TASK DIRECTIONS: Retype the line with "L1: 4.7mH (W4, W8) -> none" exactly. Then retype every line after it through the end of the entries below, and nothing more, leaving out pictures.

╭─ THE RECORDS

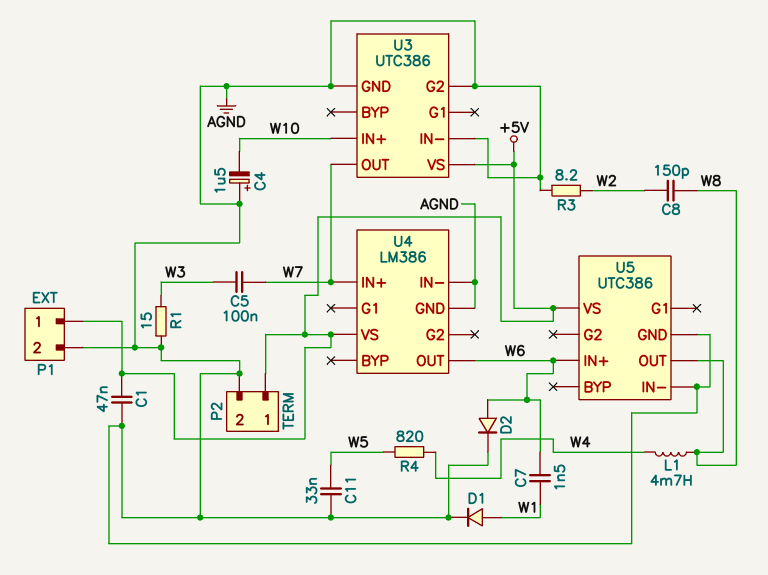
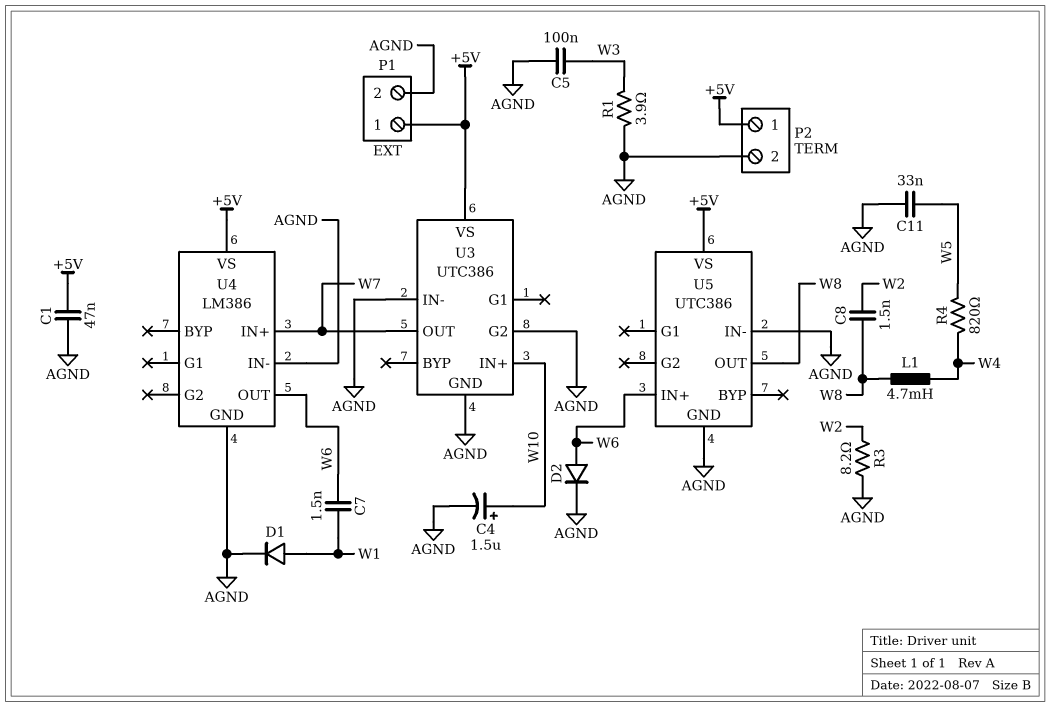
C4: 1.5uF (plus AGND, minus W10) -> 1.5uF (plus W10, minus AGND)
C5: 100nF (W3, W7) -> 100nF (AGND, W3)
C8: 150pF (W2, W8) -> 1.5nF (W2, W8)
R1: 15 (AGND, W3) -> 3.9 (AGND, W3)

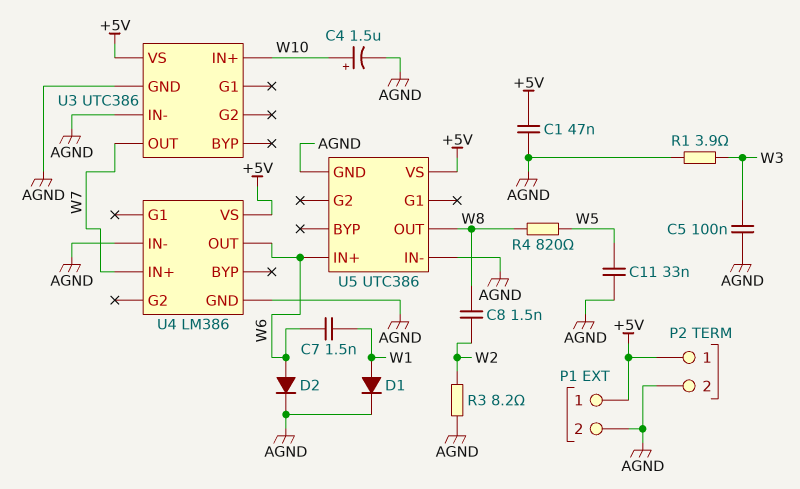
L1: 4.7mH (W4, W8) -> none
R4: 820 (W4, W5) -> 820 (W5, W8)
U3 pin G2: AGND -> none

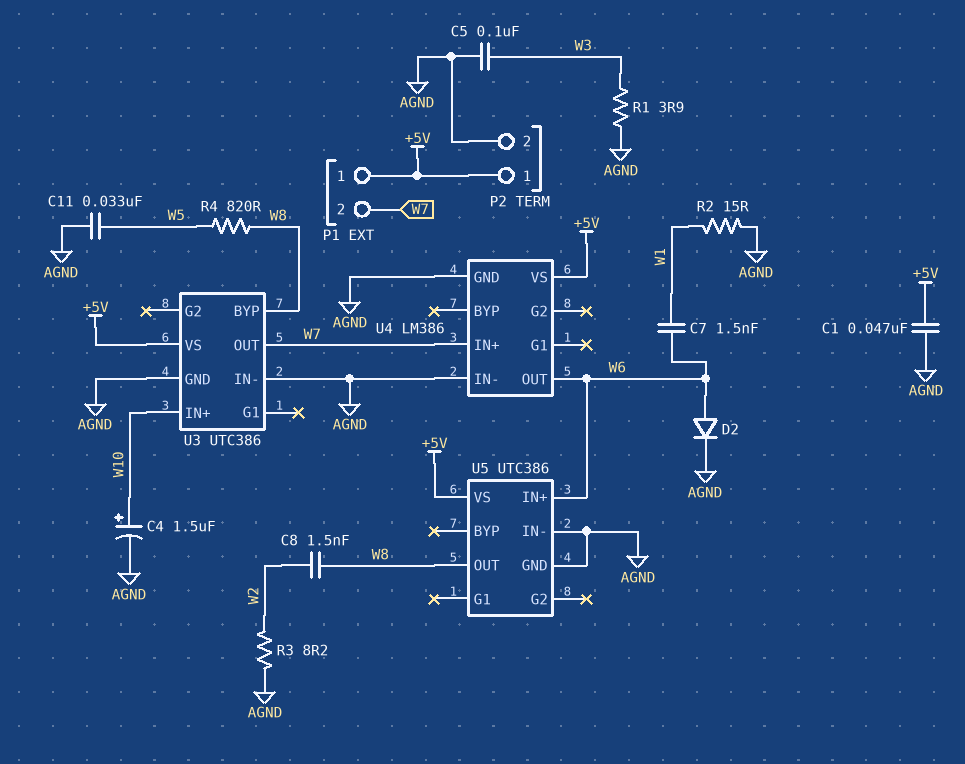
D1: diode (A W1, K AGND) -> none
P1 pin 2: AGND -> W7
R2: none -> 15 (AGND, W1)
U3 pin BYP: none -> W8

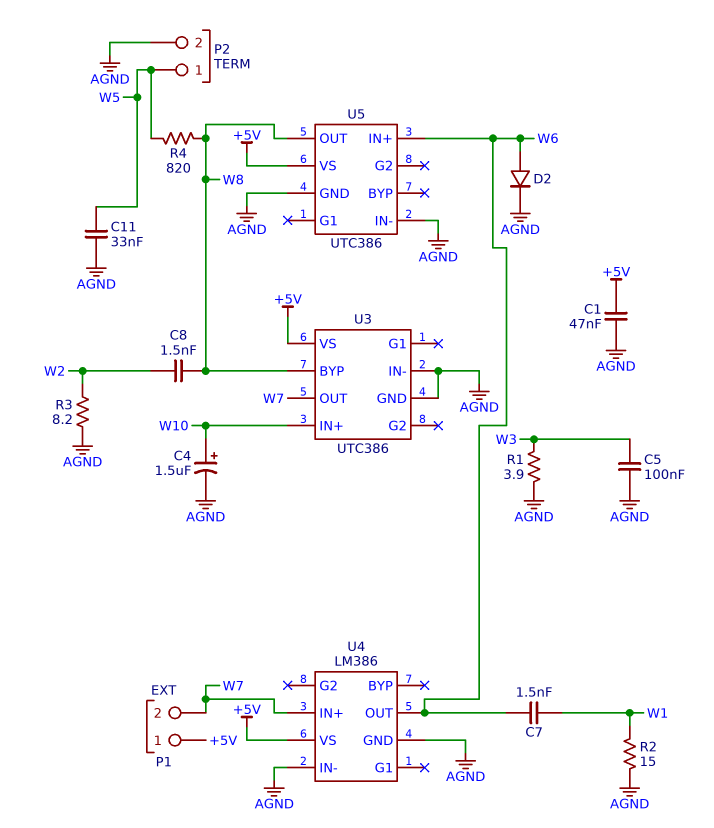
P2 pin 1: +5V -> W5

╰─

YOUR SOLUTION:
L1: 4.7mH (W4, W8) -> none
R4: 820 (W4, W5) -> 820 (W5, W8)
U3 pin G2: AGND -> none

D1: diode (A W1, K AGND) -> none
P1 pin 2: AGND -> W7
R2: none -> 15 (AGND, W1)
U3 pin BYP: none -> W8

P2 pin 1: +5V -> W5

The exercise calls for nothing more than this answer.